» Exercise details: Although the data below holds other lines too, output only those from the line with "brown brick C3:C5" up to and including the line with "white brick G8:I8 level 1 -> none", exactly as they appear.

» Data under study:
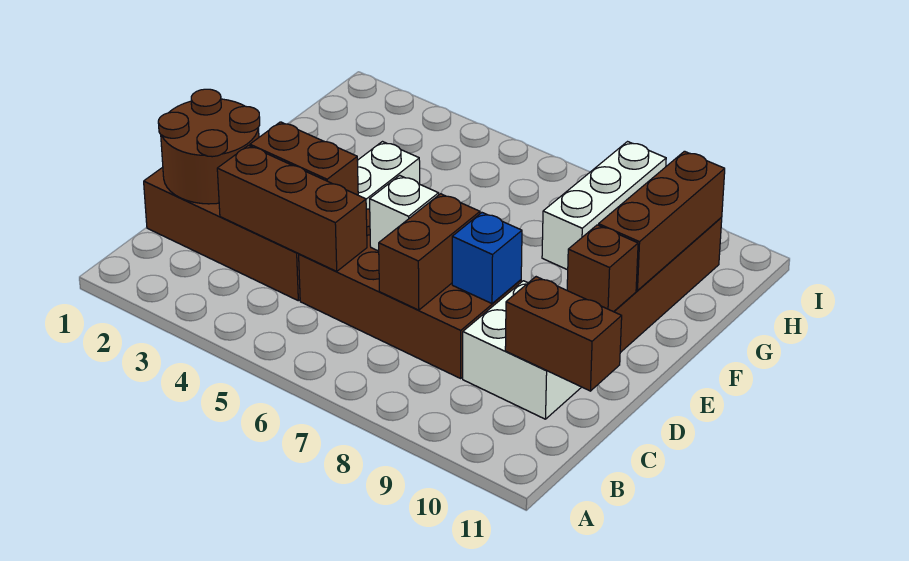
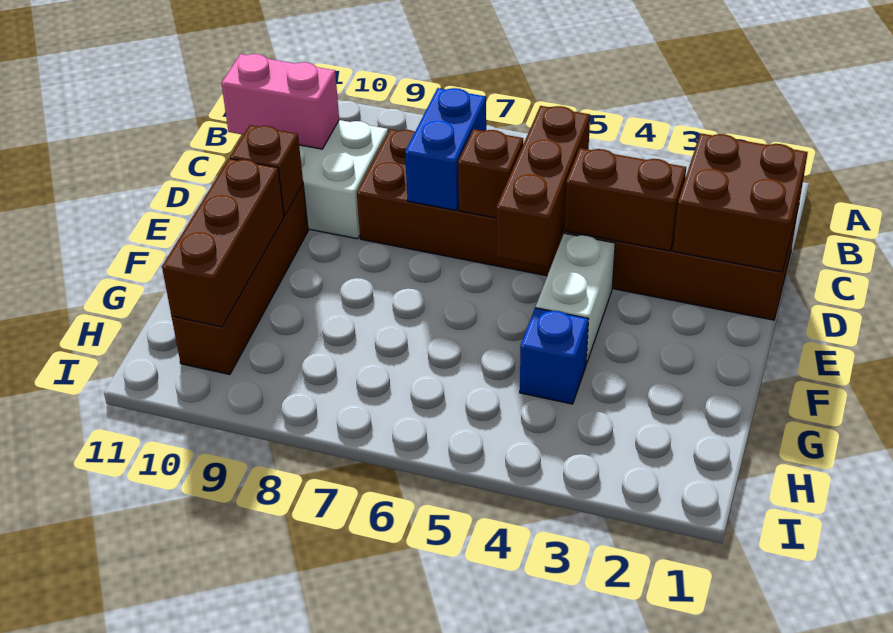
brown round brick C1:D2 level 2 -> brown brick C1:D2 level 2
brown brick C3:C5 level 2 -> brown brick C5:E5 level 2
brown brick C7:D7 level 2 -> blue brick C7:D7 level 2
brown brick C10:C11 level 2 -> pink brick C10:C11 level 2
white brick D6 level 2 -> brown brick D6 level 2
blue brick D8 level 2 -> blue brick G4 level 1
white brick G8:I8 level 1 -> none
...
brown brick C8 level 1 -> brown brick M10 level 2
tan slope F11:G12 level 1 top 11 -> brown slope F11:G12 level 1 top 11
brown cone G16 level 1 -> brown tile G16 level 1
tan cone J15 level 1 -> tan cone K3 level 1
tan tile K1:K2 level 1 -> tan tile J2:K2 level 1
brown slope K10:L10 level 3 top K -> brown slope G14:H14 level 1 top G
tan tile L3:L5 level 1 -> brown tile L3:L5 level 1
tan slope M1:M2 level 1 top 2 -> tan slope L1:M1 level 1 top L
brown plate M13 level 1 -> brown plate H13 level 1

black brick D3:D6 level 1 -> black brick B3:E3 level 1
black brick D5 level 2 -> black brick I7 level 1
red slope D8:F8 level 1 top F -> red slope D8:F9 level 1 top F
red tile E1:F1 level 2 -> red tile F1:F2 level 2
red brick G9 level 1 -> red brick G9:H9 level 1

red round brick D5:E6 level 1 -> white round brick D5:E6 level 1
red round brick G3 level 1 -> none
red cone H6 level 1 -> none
---
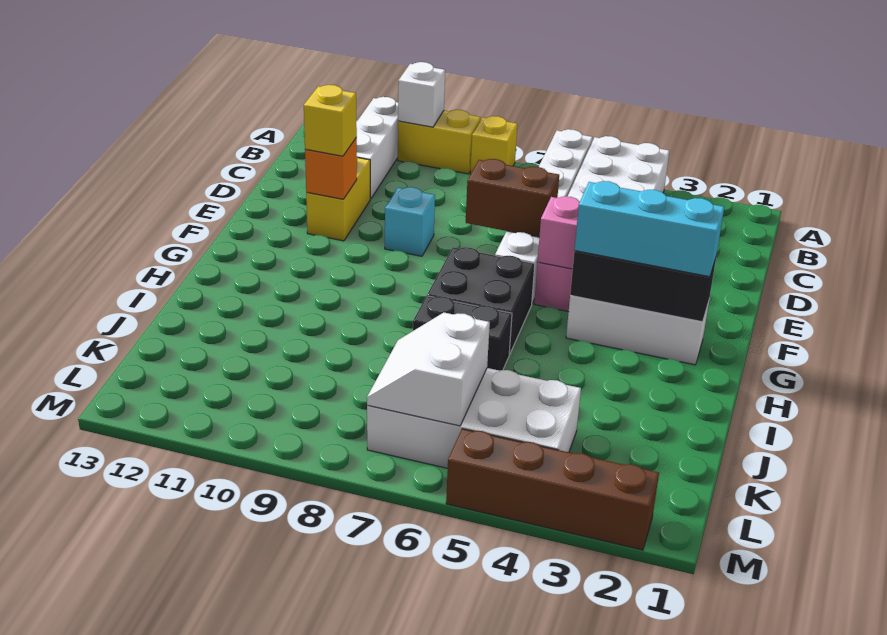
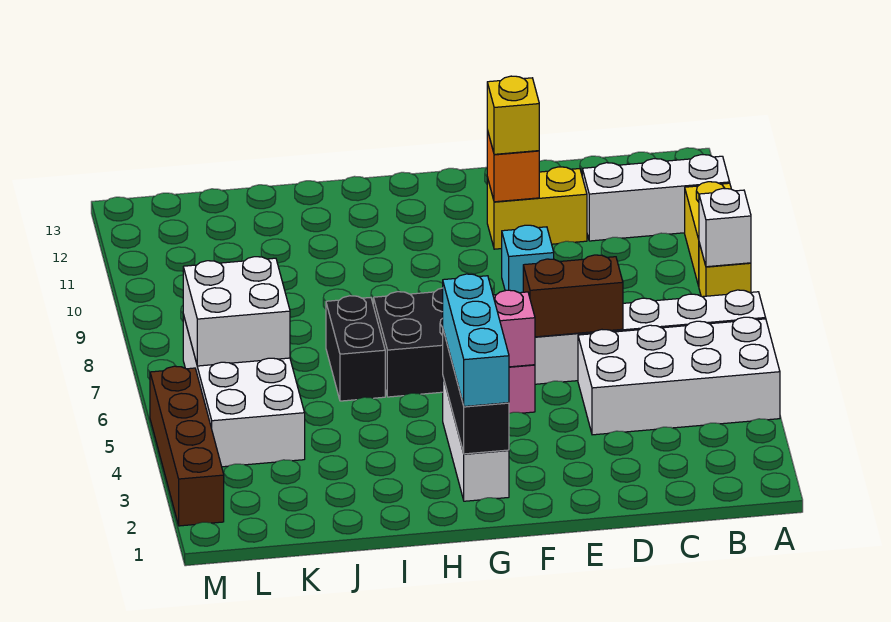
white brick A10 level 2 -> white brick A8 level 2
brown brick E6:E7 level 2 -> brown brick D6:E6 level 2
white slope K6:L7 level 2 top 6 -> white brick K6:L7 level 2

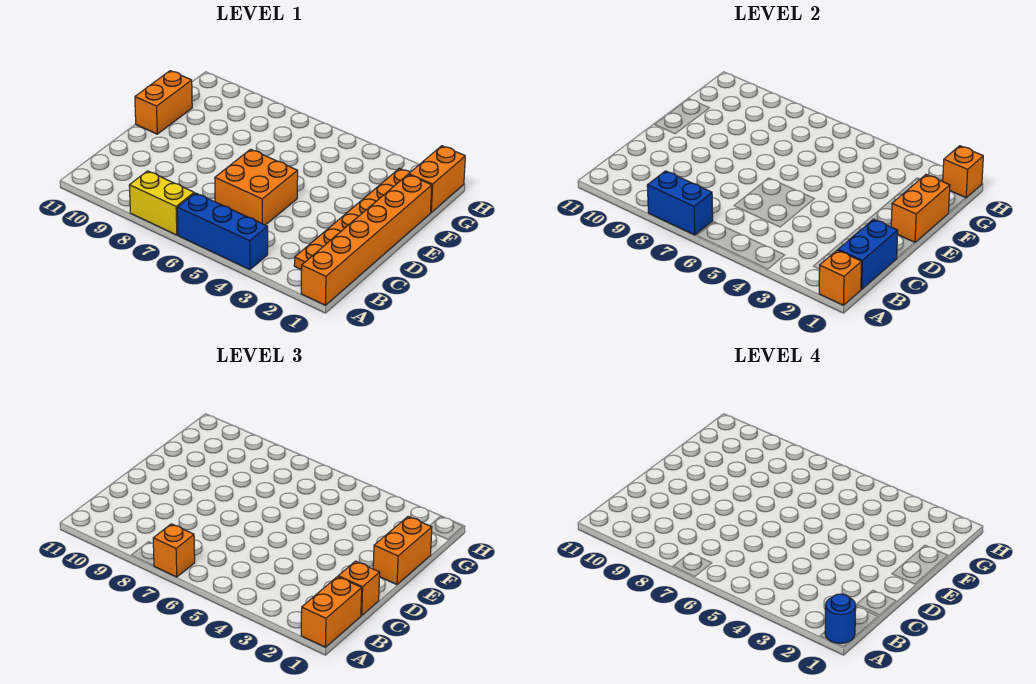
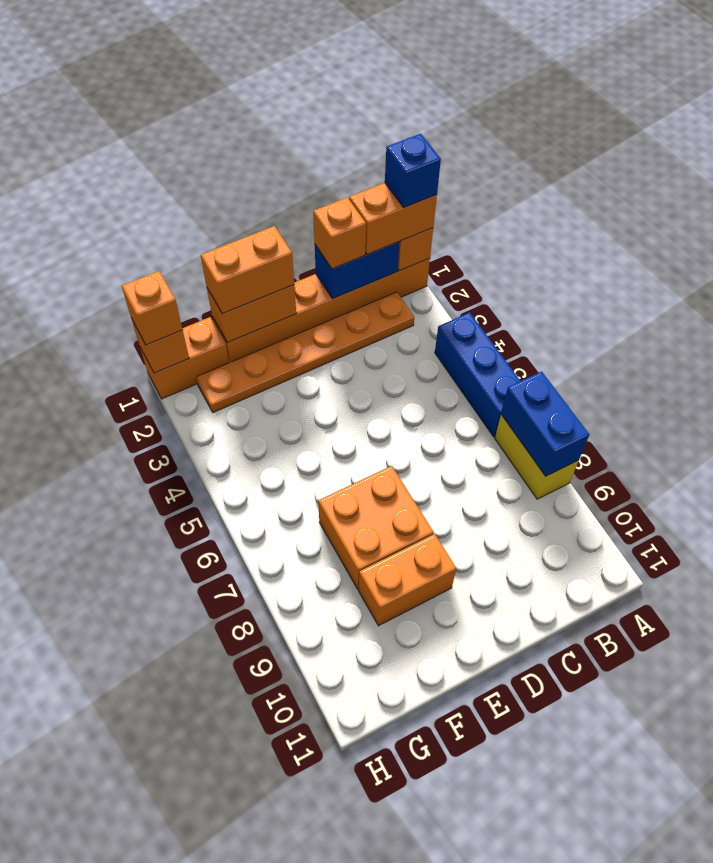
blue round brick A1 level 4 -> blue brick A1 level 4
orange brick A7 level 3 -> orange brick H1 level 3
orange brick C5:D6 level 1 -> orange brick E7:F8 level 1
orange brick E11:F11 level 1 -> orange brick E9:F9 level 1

» Exercise output:
brown brick C3:C5 level 2 -> brown brick C5:E5 level 2
brown brick C7:D7 level 2 -> blue brick C7:D7 level 2
brown brick C10:C11 level 2 -> pink brick C10:C11 level 2
white brick D6 level 2 -> brown brick D6 level 2
blue brick D8 level 2 -> blue brick G4 level 1
white brick G8:I8 level 1 -> none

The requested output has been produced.